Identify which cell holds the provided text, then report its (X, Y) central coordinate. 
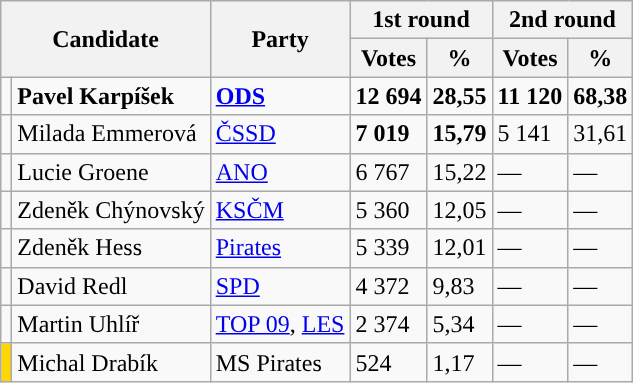
5 141 (530, 134)
ANO (280, 172)
TOP 09, LES (280, 324)
5 339 (388, 248)
David Redl (111, 286)
Pavel Karpíšek (111, 96)
68,38 (600, 96)
12,05 (460, 210)
Zdeněk Chýnovský (111, 210)
1st round (421, 20)
KSČM (280, 210)
28,55 (460, 96)
ČSSD (280, 134)
Candidate (106, 39)
7 019 (388, 134)
Lucie Groene (111, 172)
ODS (280, 96)
5,34 (460, 324)
Zdeněk Hess (111, 248)
12,01 (460, 248)
2nd round (562, 20)
Milada Emmerová (111, 134)
12 694 (388, 96)
Michal Drabík (111, 362)
15,79 (460, 134)
31,61 (600, 134)
1,17 (460, 362)
2 374 (388, 324)
Martin Uhlíř (111, 324)
11 120 (530, 96)
15,22 (460, 172)
SPD (280, 286)
4 372 (388, 286)
5 360 (388, 210)
MS Pirates (280, 362)
Party (280, 39)
524 (388, 362)
6 767 (388, 172)
9,83 (460, 286)
Pirates (280, 248)
Find where the given text appears and provide that cell's center as (X, Y) coordinate. 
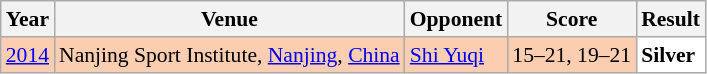
2014 (28, 55)
Venue (230, 19)
Score (572, 19)
Year (28, 19)
Opponent (456, 19)
15–21, 19–21 (572, 55)
Nanjing Sport Institute, Nanjing, China (230, 55)
Shi Yuqi (456, 55)
Result (670, 19)
Silver (670, 55)
Return the [x, y] coordinate for the center point of the cell that contains the specified text.  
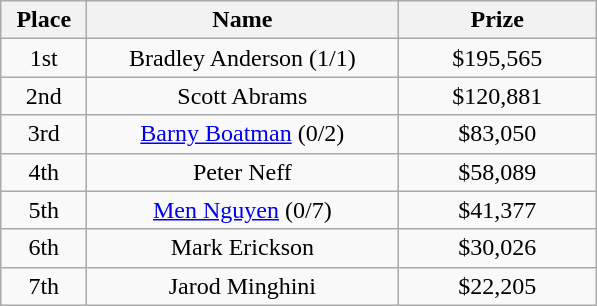
Prize [498, 20]
$195,565 [498, 58]
$41,377 [498, 210]
Place [44, 20]
$83,050 [498, 134]
Bradley Anderson (1/1) [242, 58]
6th [44, 248]
$22,205 [498, 286]
Mark Erickson [242, 248]
Peter Neff [242, 172]
2nd [44, 96]
$120,881 [498, 96]
Men Nguyen (0/7) [242, 210]
Jarod Minghini [242, 286]
Scott Abrams [242, 96]
$30,026 [498, 248]
4th [44, 172]
3rd [44, 134]
$58,089 [498, 172]
7th [44, 286]
1st [44, 58]
Name [242, 20]
5th [44, 210]
Barny Boatman (0/2) [242, 134]
For the text-containing cell, return its midpoint in [X, Y] coordinate format. 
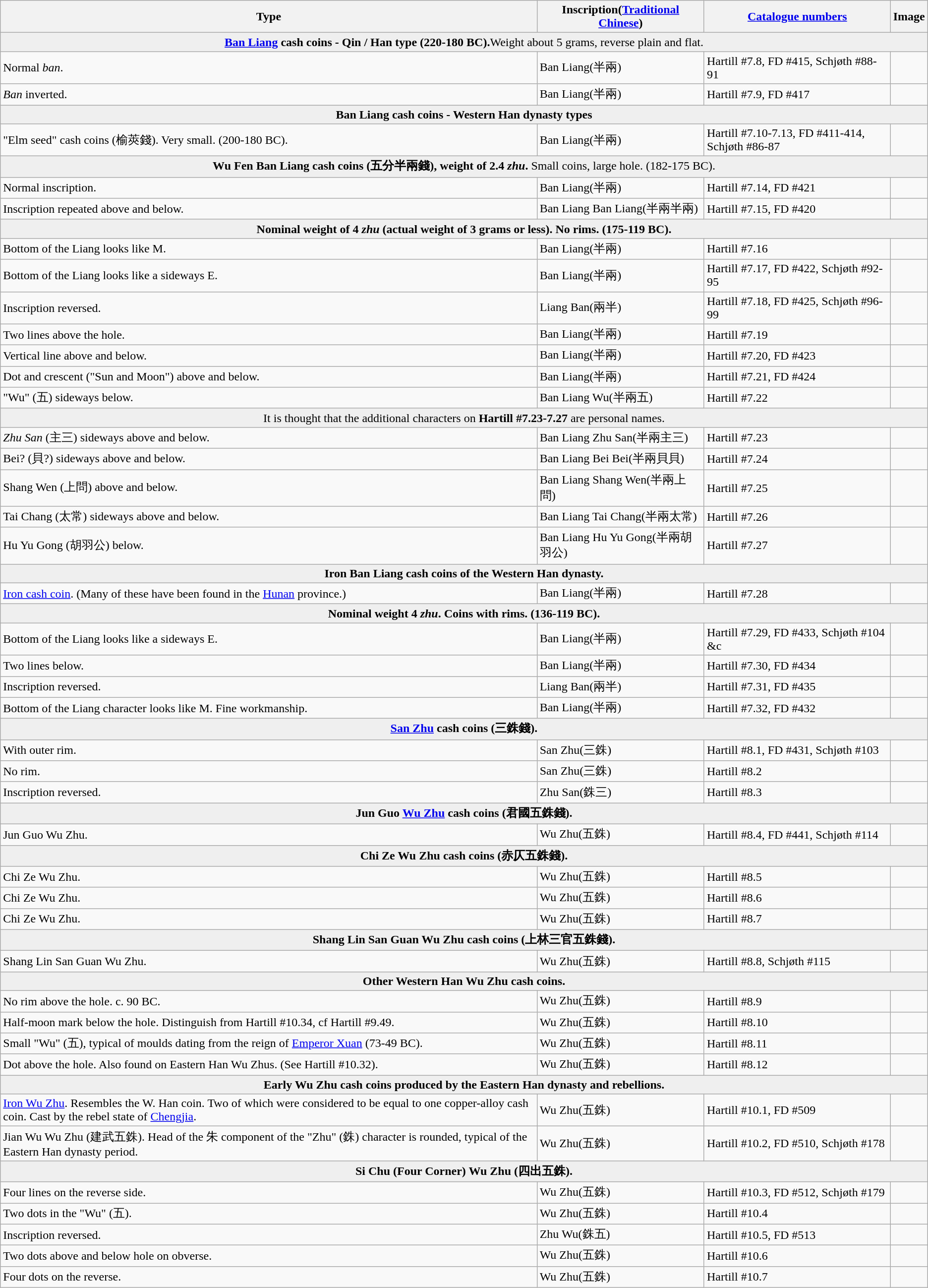
Four lines on the reverse side. [269, 1192]
Zhu San (主三) sideways above and below. [269, 437]
Ban Liang Bei Bei(半兩貝貝) [621, 459]
Tai Chang (太常) sideways above and below. [269, 517]
Two lines below. [269, 665]
Hartill #10.7 [797, 1276]
Hartill #8.8, Schjøth #115 [797, 961]
Inscription(Traditional Chinese) [621, 17]
Iron Ban Liang cash coins of the Western Han dynasty. [464, 573]
No rim. [269, 771]
Dot above the hole. Also found on Eastern Han Wu Zhus. (See Hartill #10.32). [269, 1064]
Hartill #7.20, FD #423 [797, 356]
Ban Liang Zhu San(半兩主三) [621, 437]
With outer rim. [269, 750]
Four dots on the reverse. [269, 1276]
Jun Guo Wu Zhu cash coins (君國五銖錢). [464, 813]
Half-moon mark below the hole. Distinguish from Hartill #10.34, cf Hartill #9.49. [269, 1022]
Small "Wu" (五), typical of moulds dating from the reign of Emperor Xuan (73-49 BC). [269, 1043]
Catalogue numbers [797, 17]
Hartill #7.23 [797, 437]
It is thought that the additional characters on Hartill #7.23-7.27 are personal names. [464, 417]
Si Chu (Four Corner) Wu Zhu (四出五銖). [464, 1171]
Two dots in the "Wu" (五). [269, 1214]
Other Western Han Wu Zhu cash coins. [464, 981]
Hartill #7.26 [797, 517]
Vertical line above and below. [269, 356]
Two dots above and below hole on obverse. [269, 1255]
Hartill #7.30, FD #434 [797, 665]
Hartill #7.24 [797, 459]
Jun Guo Wu Zhu. [269, 834]
Zhu Wu(銖五) [621, 1234]
Hartill #10.4 [797, 1214]
Hartill #8.5 [797, 876]
Ban Liang Tai Chang(半兩太常) [621, 517]
Ban Liang cash coins - Western Han dynasty types [464, 115]
Normal ban. [269, 67]
Nominal weight 4 zhu. Coins with rims. (136-119 BC). [464, 613]
Hartill #8.2 [797, 771]
Hartill #7.32, FD #432 [797, 708]
Chi Ze Wu Zhu cash coins (赤仄五銖錢). [464, 856]
Shang Lin San Guan Wu Zhu cash coins (上林三官五銖錢). [464, 940]
"Wu" (五) sideways below. [269, 398]
Ban inverted. [269, 94]
Early Wu Zhu cash coins produced by the Eastern Han dynasty and rebellions. [464, 1084]
Two lines above the hole. [269, 334]
Hartill #10.2, FD #510, Schjøth #178 [797, 1143]
Image [909, 17]
Hartill #7.27 [797, 545]
Zhu San(銖三) [621, 792]
Hartill #8.4, FD #441, Schjøth #114 [797, 834]
Hartill #7.31, FD #435 [797, 687]
Hartill #7.28 [797, 593]
Hartill #8.7 [797, 919]
Hartill #7.14, FD #421 [797, 187]
Hartill #8.12 [797, 1064]
San Zhu cash coins (三銖錢). [464, 729]
Hu Yu Gong (胡羽公) below. [269, 545]
Ban Liang cash coins - Qin / Han type (220-180 BC).Weight about 5 grams, reverse plain and flat. [464, 42]
Hartill #10.6 [797, 1255]
Hartill #7.10-7.13, FD #411-414, Schjøth #86-87 [797, 140]
Hartill #7.15, FD #420 [797, 209]
Iron cash coin. (Many of these have been found in the Hunan province.) [269, 593]
Jian Wu Wu Zhu (建武五銖). Head of the 朱 component of the "Zhu" (銖) character is rounded, typical of the Eastern Han dynasty period. [269, 1143]
Normal inscription. [269, 187]
No rim above the hole. c. 90 BC. [269, 1000]
Hartill #10.1, FD #509 [797, 1109]
Inscription repeated above and below. [269, 209]
Iron Wu Zhu. Resembles the W. Han coin. Two of which were considered to be equal to one copper-alloy cash coin. Cast by the rebel state of Chengjia. [269, 1109]
Hartill #8.10 [797, 1022]
Ban Liang Wu(半兩五) [621, 398]
Hartill #7.9, FD #417 [797, 94]
Hartill #8.3 [797, 792]
Nominal weight of 4 zhu (actual weight of 3 grams or less). No rims. (175-119 BC). [464, 229]
Hartill #8.6 [797, 897]
Hartill #7.21, FD #424 [797, 377]
Hartill #7.25 [797, 487]
Wu Fen Ban Liang cash coins (五分半兩錢), weight of 2.4 zhu. Small coins, large hole. (182-175 BC). [464, 167]
Hartill #7.29, FD #433, Schjøth #104 &c [797, 638]
"Elm seed" cash coins (榆莢錢). Very small. (200-180 BC). [269, 140]
Hartill #7.19 [797, 334]
Bei? (貝?) sideways above and below. [269, 459]
Ban Liang Hu Yu Gong(半兩胡羽公) [621, 545]
Hartill #10.5, FD #513 [797, 1234]
Ban Liang Shang Wen(半兩上問) [621, 487]
Shang Lin San Guan Wu Zhu. [269, 961]
Hartill #8.1, FD #431, Schjøth #103 [797, 750]
Dot and crescent ("Sun and Moon") above and below. [269, 377]
Bottom of the Liang looks like M. [269, 249]
Hartill #7.22 [797, 398]
Bottom of the Liang character looks like M. Fine workmanship. [269, 708]
Ban Liang Ban Liang(半兩半兩) [621, 209]
Hartill #8.9 [797, 1000]
Type [269, 17]
Hartill #8.11 [797, 1043]
Hartill #7.17, FD #422, Schjøth #92-95 [797, 276]
Hartill #7.8, FD #415, Schjøth #88-91 [797, 67]
Hartill #7.16 [797, 249]
Shang Wen (上問) above and below. [269, 487]
Hartill #10.3, FD #512, Schjøth #179 [797, 1192]
Hartill #7.18, FD #425, Schjøth #96-99 [797, 307]
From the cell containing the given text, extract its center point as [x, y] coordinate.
-.-.-
#### Goal:
Please copy out, unchanged, the entries from the line with "5 141 (530, 134)" to the line with "Pirates (280, 248)", both included.

#### Full answer:
5 141 (530, 134)
ANO (280, 172)
TOP 09, LES (280, 324)
5 339 (388, 248)
David Redl (111, 286)
Pavel Karpíšek (111, 96)
68,38 (600, 96)
12,05 (460, 210)
Zdeněk Chýnovský (111, 210)
1st round (421, 20)
KSČM (280, 210)
28,55 (460, 96)
ČSSD (280, 134)
Candidate (106, 39)
7 019 (388, 134)
Lucie Groene (111, 172)
ODS (280, 96)
5,34 (460, 324)
Zdeněk Hess (111, 248)
12,01 (460, 248)
2nd round (562, 20)
Milada Emmerová (111, 134)
12 694 (388, 96)
Michal Drabík (111, 362)
15,79 (460, 134)
31,61 (600, 134)
1,17 (460, 362)
2 374 (388, 324)
Martin Uhlíř (111, 324)
11 120 (530, 96)
15,22 (460, 172)
SPD (280, 286)
4 372 (388, 286)
5 360 (388, 210)
MS Pirates (280, 362)
Party (280, 39)
524 (388, 362)
6 767 (388, 172)
9,83 (460, 286)
Pirates (280, 248)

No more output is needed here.